**PROVIDED RECORDS**.
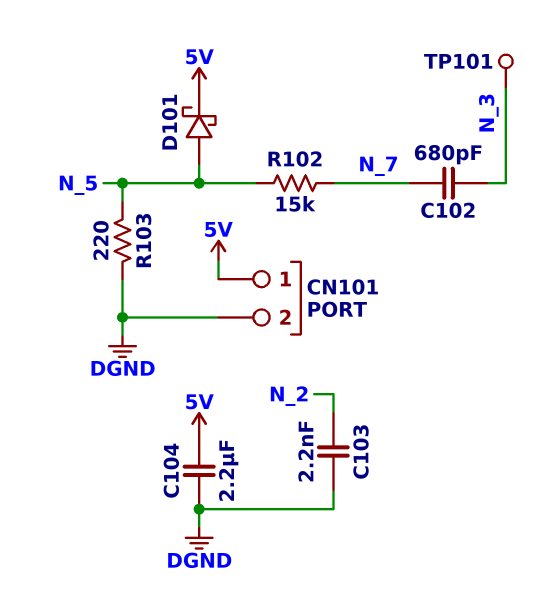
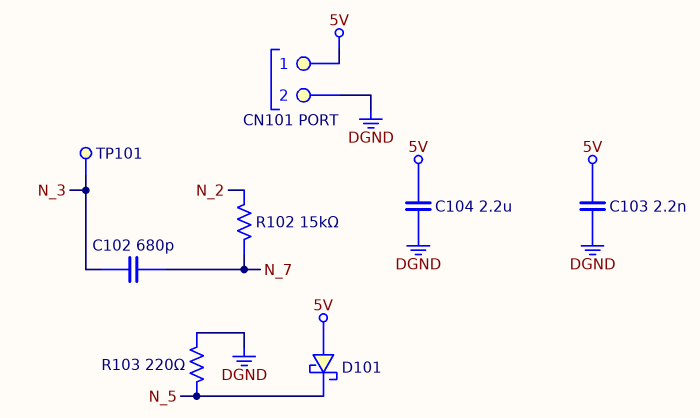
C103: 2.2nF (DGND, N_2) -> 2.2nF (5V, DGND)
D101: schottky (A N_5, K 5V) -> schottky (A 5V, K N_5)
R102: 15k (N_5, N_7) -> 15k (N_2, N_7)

* * *

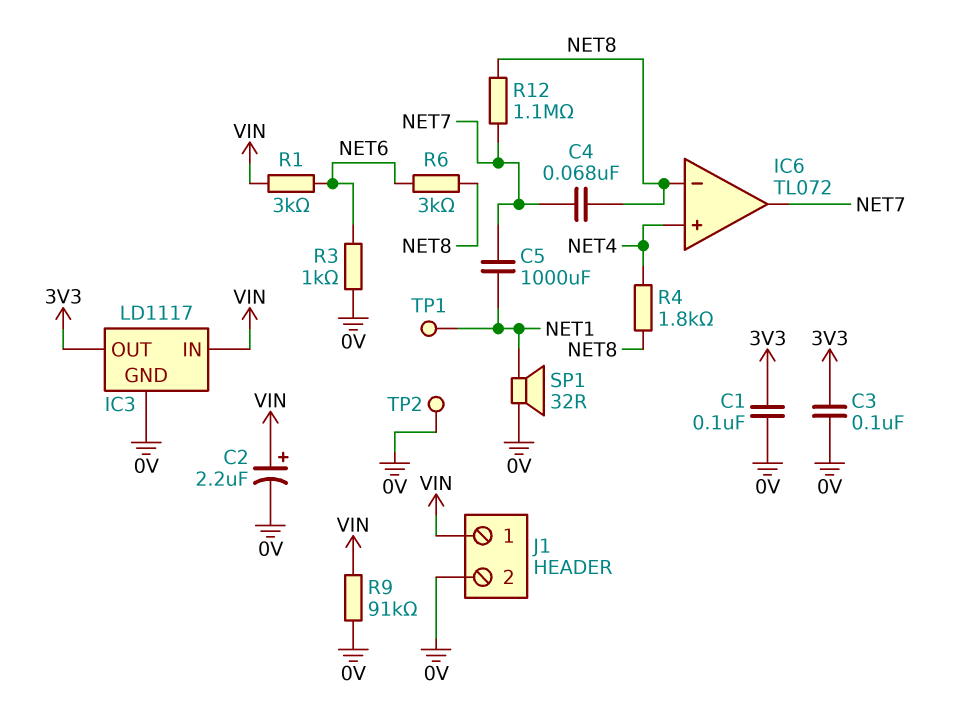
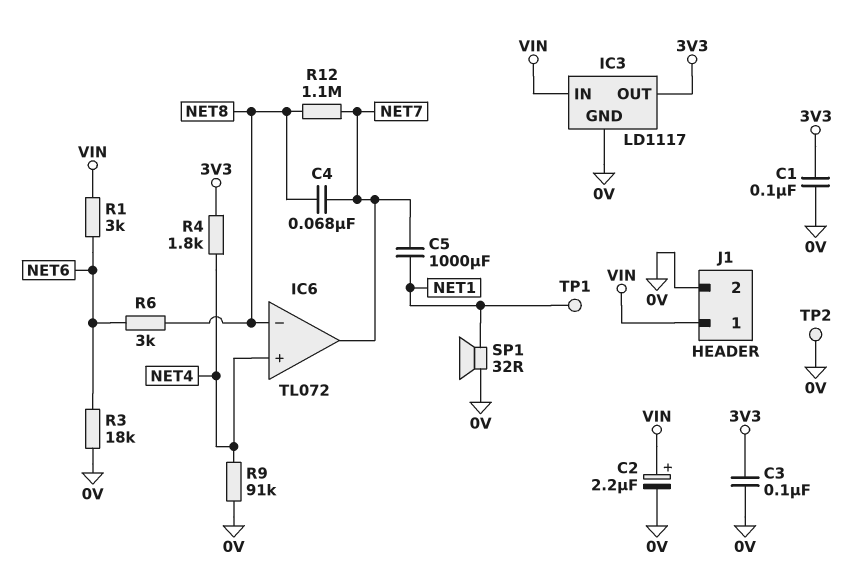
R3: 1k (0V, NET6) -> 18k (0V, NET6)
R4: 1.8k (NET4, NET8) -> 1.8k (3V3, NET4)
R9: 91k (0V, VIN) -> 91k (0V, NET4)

**TASK**.
Set down, unchanged, only those lines above that fall between the line with "C103: 2.2nF (DGND, N_2) -> 2.2nF (5V, DGND)" and the line with "R102: 15k (N_5, N_7) -> 15k (N_2, N_7)", the two end lines included.

**ANSWER BELOW**.
C103: 2.2nF (DGND, N_2) -> 2.2nF (5V, DGND)
D101: schottky (A N_5, K 5V) -> schottky (A 5V, K N_5)
R102: 15k (N_5, N_7) -> 15k (N_2, N_7)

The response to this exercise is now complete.